[Spatial object tracking data]
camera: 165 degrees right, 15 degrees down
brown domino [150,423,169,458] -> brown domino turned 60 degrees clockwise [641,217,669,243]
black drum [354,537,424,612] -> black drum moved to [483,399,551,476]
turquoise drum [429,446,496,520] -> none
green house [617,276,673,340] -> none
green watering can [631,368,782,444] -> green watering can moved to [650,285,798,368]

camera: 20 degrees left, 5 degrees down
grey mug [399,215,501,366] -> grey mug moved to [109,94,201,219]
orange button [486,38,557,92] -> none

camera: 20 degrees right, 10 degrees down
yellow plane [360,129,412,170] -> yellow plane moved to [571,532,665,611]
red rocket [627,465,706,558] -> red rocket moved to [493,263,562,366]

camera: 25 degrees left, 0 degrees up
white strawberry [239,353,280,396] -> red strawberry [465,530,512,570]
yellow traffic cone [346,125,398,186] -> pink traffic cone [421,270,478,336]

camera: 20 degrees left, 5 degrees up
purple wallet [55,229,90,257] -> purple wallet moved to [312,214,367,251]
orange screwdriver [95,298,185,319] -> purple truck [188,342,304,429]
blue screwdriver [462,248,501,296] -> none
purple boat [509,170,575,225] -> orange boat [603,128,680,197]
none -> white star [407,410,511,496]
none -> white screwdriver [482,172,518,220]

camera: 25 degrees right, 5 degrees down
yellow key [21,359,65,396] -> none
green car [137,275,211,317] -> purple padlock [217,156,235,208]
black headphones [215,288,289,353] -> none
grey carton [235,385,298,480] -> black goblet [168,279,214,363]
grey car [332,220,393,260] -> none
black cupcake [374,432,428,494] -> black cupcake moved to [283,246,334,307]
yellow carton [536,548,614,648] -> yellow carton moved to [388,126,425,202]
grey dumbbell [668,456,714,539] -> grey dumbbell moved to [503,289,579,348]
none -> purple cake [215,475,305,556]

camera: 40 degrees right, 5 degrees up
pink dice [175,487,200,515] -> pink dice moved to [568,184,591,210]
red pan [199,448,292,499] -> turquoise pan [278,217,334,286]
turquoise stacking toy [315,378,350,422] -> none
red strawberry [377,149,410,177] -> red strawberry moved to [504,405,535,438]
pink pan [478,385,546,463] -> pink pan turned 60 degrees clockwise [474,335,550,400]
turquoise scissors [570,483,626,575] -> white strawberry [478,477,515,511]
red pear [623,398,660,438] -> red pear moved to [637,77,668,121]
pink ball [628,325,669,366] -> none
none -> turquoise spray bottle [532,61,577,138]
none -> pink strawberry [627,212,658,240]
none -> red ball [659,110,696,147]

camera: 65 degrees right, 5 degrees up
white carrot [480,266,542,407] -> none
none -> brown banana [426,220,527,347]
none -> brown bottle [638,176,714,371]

### EXERCISE DETAILS
Retype the entries exactly from the first line, stopping after the line with "purple wallet [55,229,90,257]".

### SOLUTION TO THIS EXERCISE
camera: 165 degrees right, 15 degrees down
brown domino [150,423,169,458] -> brown domino turned 60 degrees clockwise [641,217,669,243]
black drum [354,537,424,612] -> black drum moved to [483,399,551,476]
turquoise drum [429,446,496,520] -> none
green house [617,276,673,340] -> none
green watering can [631,368,782,444] -> green watering can moved to [650,285,798,368]

camera: 20 degrees left, 5 degrees down
grey mug [399,215,501,366] -> grey mug moved to [109,94,201,219]
orange button [486,38,557,92] -> none

camera: 20 degrees right, 10 degrees down
yellow plane [360,129,412,170] -> yellow plane moved to [571,532,665,611]
red rocket [627,465,706,558] -> red rocket moved to [493,263,562,366]

camera: 25 degrees left, 0 degrees up
white strawberry [239,353,280,396] -> red strawberry [465,530,512,570]
yellow traffic cone [346,125,398,186] -> pink traffic cone [421,270,478,336]

camera: 20 degrees left, 5 degrees up
purple wallet [55,229,90,257] -> purple wallet moved to [312,214,367,251]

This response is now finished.